* [Data to use]:
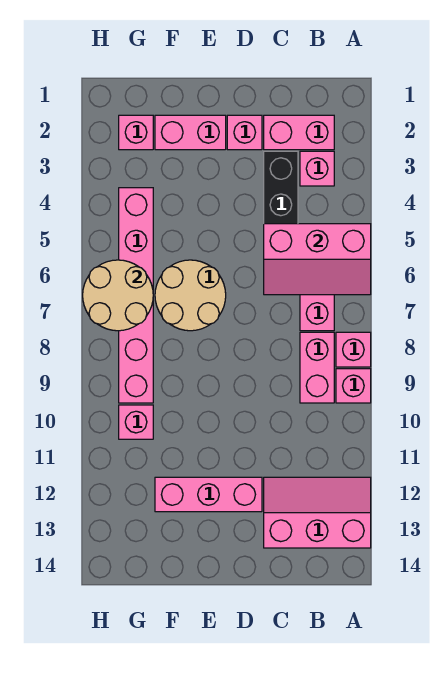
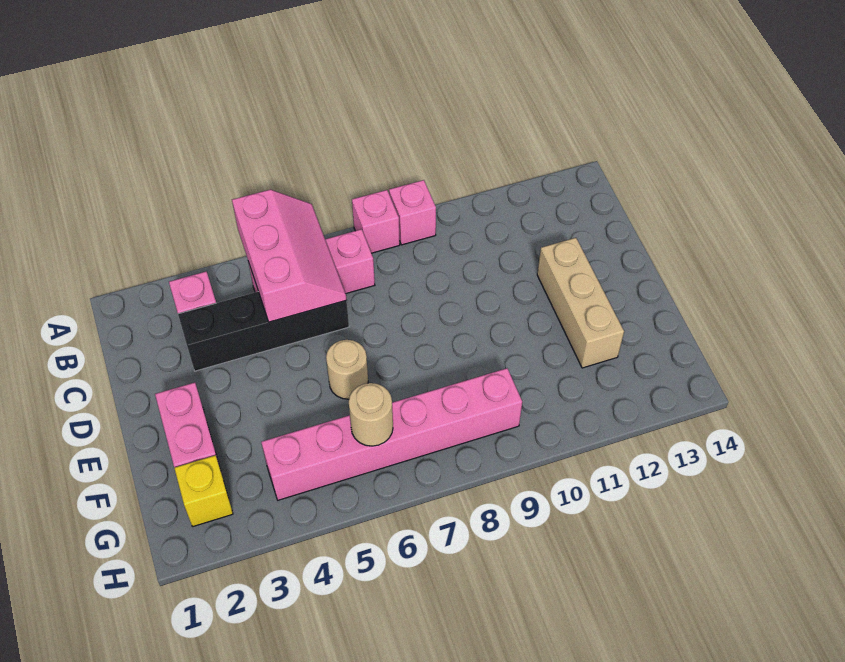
pink 2x3 slope [264,477,371,548] -> none
pink 1x2 brick [264,115,334,150] -> none
pink 1x2 brick [300,332,334,403] -> none
pink 1x1 brick [227,115,262,150] -> none
pink 1x3 brick [155,477,262,512] -> tan 1x3 brick [537,238,624,368]
tan 2x2 round brick [155,260,226,331] -> tan 1x1 round brick [326,340,368,399]
pink 1x1 brick [119,115,153,150] -> yellow 1x1 brick [174,455,233,527]
tan 2x2 round brick [83,260,153,331] -> tan 1x1 round brick [349,383,393,446]
pink 1x1 brick [119,405,153,439] -> none

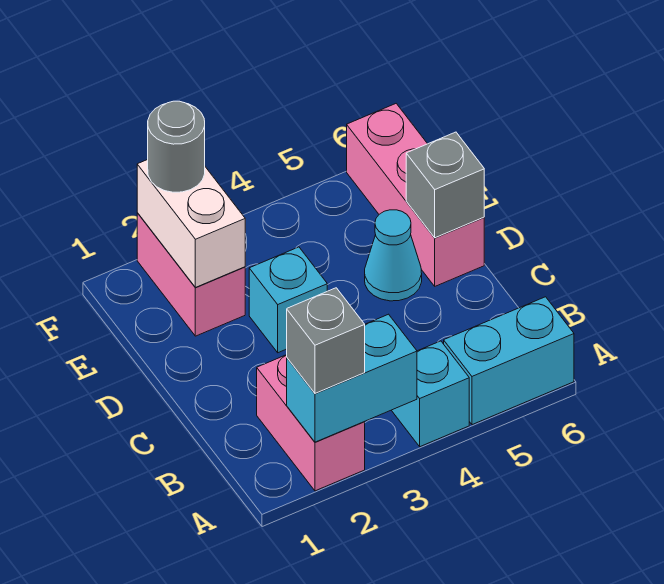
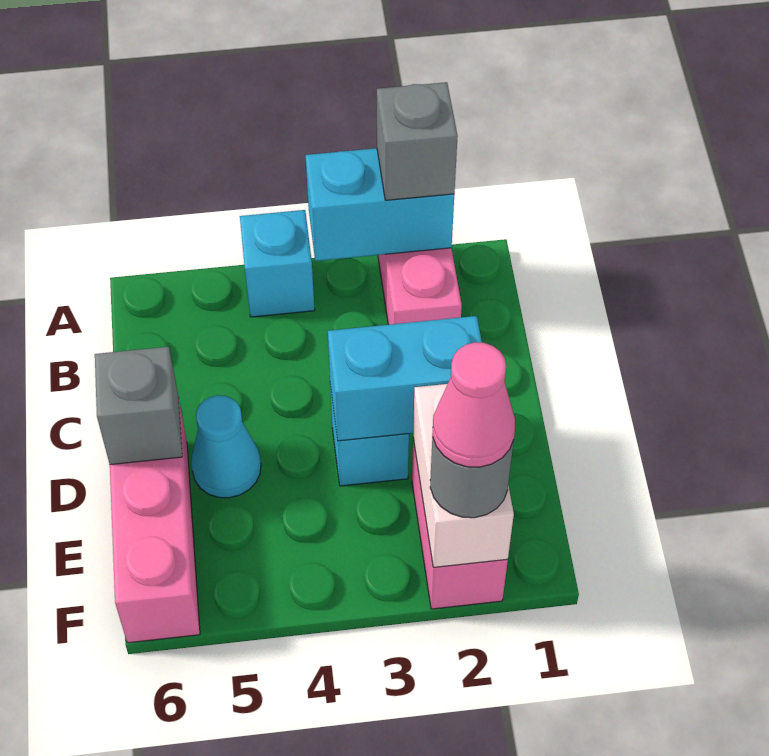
cyan 1x2 brick [444,297,574,425] -> cyan 1x2 brick moved to [328,316,482,441]
none -> pink 1x1 cone [433,342,515,467]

* [Exercise description]: Please reproduce the records above exactly, leaving out every picture.

* [The answer]:
pink 2x3 slope [264,477,371,548] -> none
pink 1x2 brick [264,115,334,150] -> none
pink 1x2 brick [300,332,334,403] -> none
pink 1x1 brick [227,115,262,150] -> none
pink 1x3 brick [155,477,262,512] -> tan 1x3 brick [537,238,624,368]
tan 2x2 round brick [155,260,226,331] -> tan 1x1 round brick [326,340,368,399]
pink 1x1 brick [119,115,153,150] -> yellow 1x1 brick [174,455,233,527]
tan 2x2 round brick [83,260,153,331] -> tan 1x1 round brick [349,383,393,446]
pink 1x1 brick [119,405,153,439] -> none

cyan 1x2 brick [444,297,574,425] -> cyan 1x2 brick moved to [328,316,482,441]
none -> pink 1x1 cone [433,342,515,467]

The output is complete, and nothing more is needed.